Coordinate-based change listings
=======
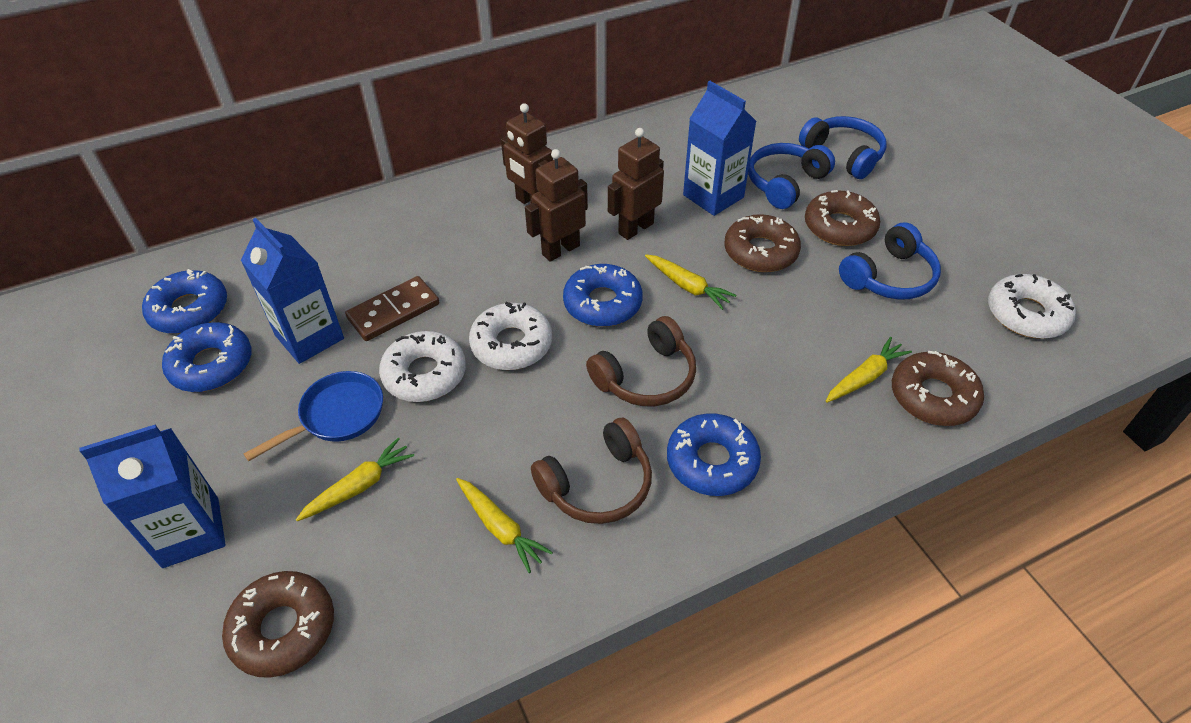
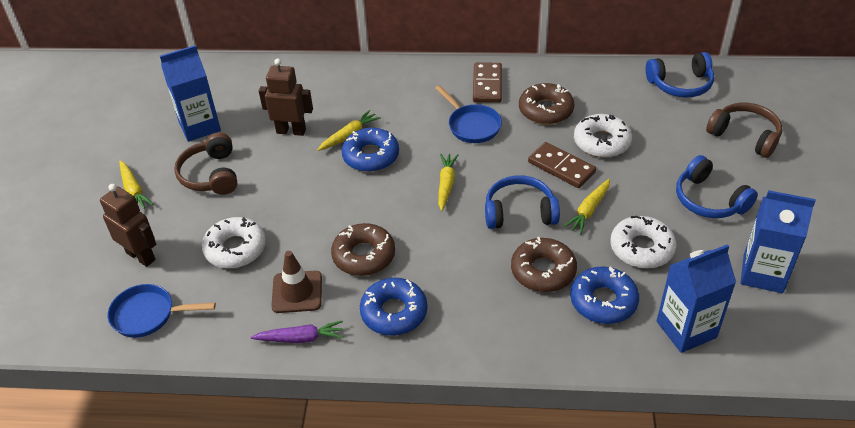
blue donut: 4 -> 3
blue pan: 1 -> 2
brown domino: 1 -> 2
brown donut: 4 -> 3
brown robot: 3 -> 2
brown traffic cone: 0 -> 1
purple carrot: 0 -> 1

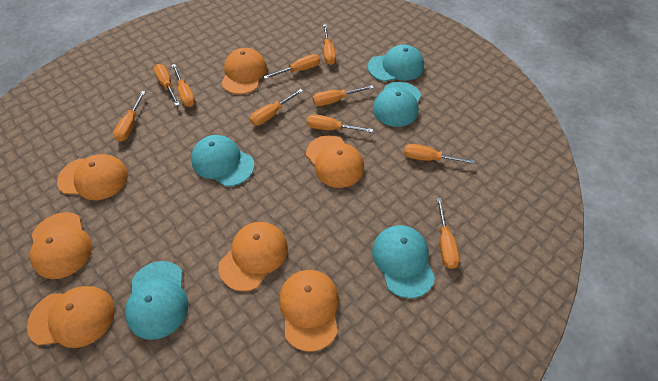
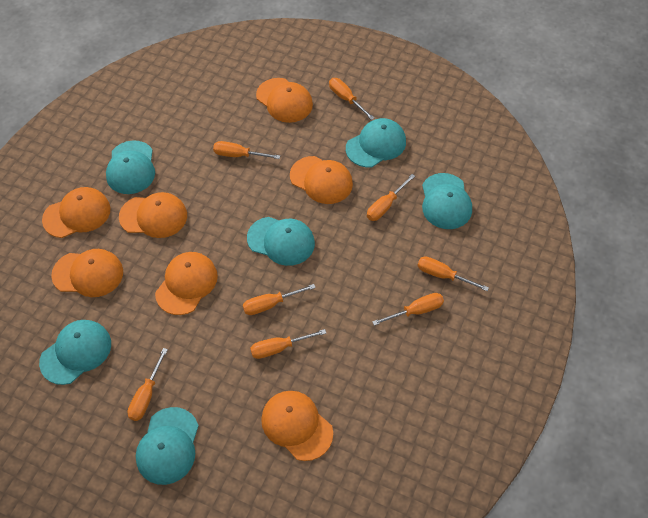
orange screwdriver: 10 -> 8
turquoise cap: 5 -> 6

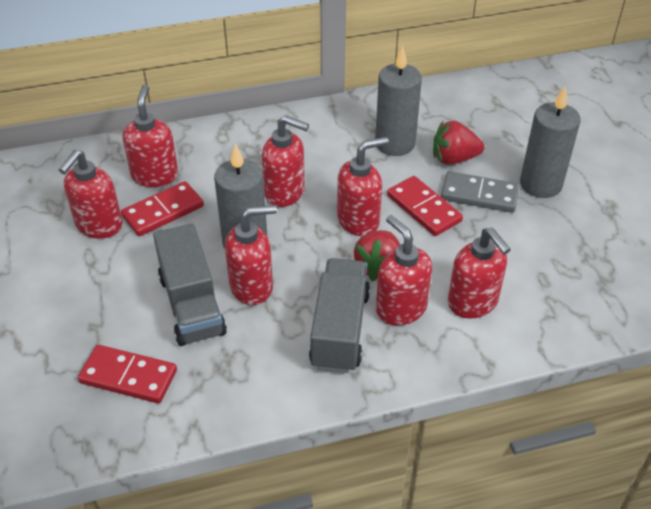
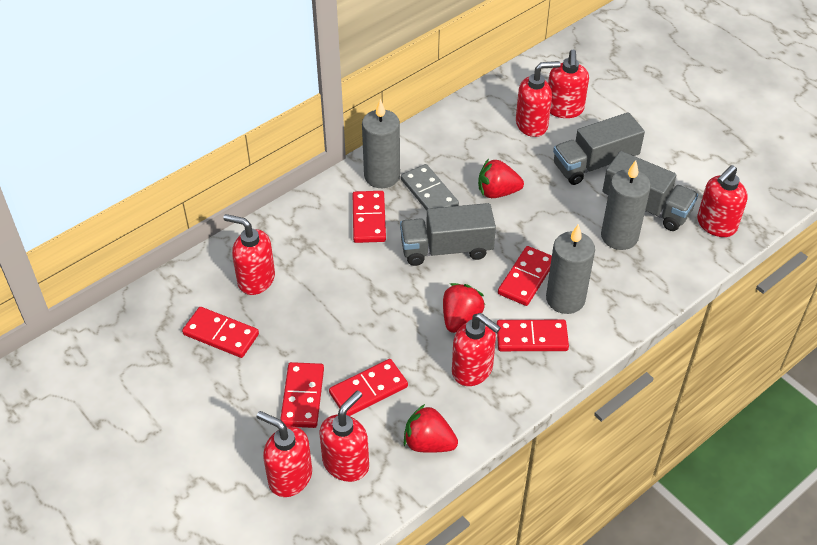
grey truck: 2 -> 3
red domino: 3 -> 6
red strawberry: 2 -> 3

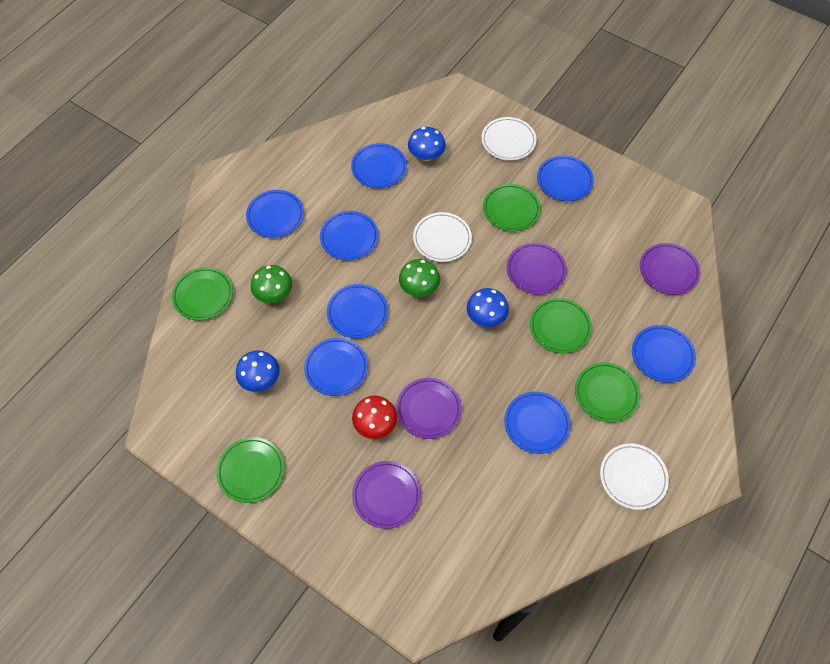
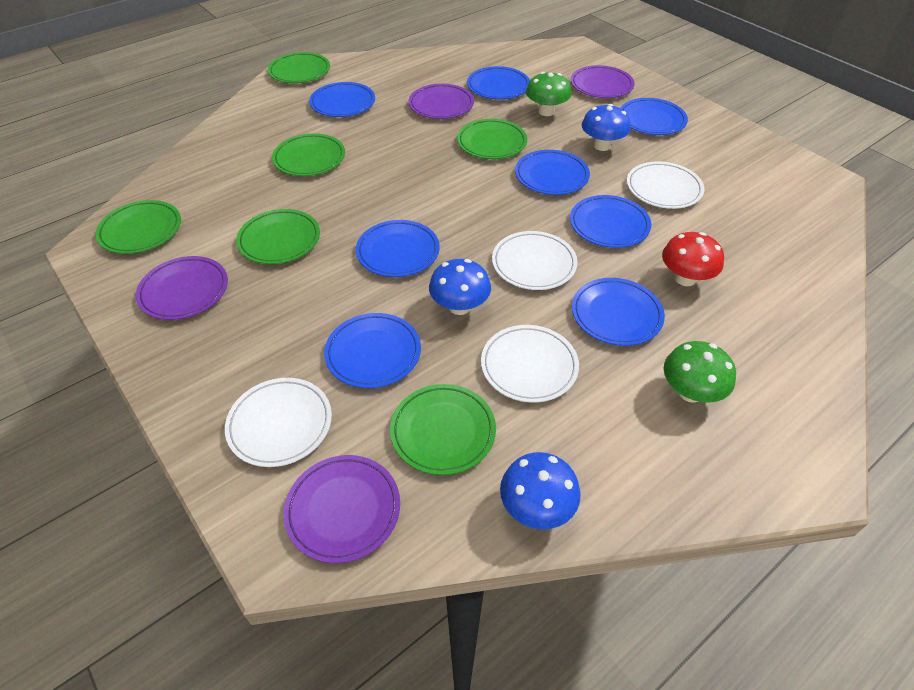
green plate: 5 -> 6
white plate: 3 -> 4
=======
WORK TO BE COMPLETED.
Could you output all the entries above exactly as written, leaving out the pictures?

COMPLETED TASK.
blue donut: 4 -> 3
blue pan: 1 -> 2
brown domino: 1 -> 2
brown donut: 4 -> 3
brown robot: 3 -> 2
brown traffic cone: 0 -> 1
purple carrot: 0 -> 1

orange screwdriver: 10 -> 8
turquoise cap: 5 -> 6

grey truck: 2 -> 3
red domino: 3 -> 6
red strawberry: 2 -> 3

green plate: 5 -> 6
white plate: 3 -> 4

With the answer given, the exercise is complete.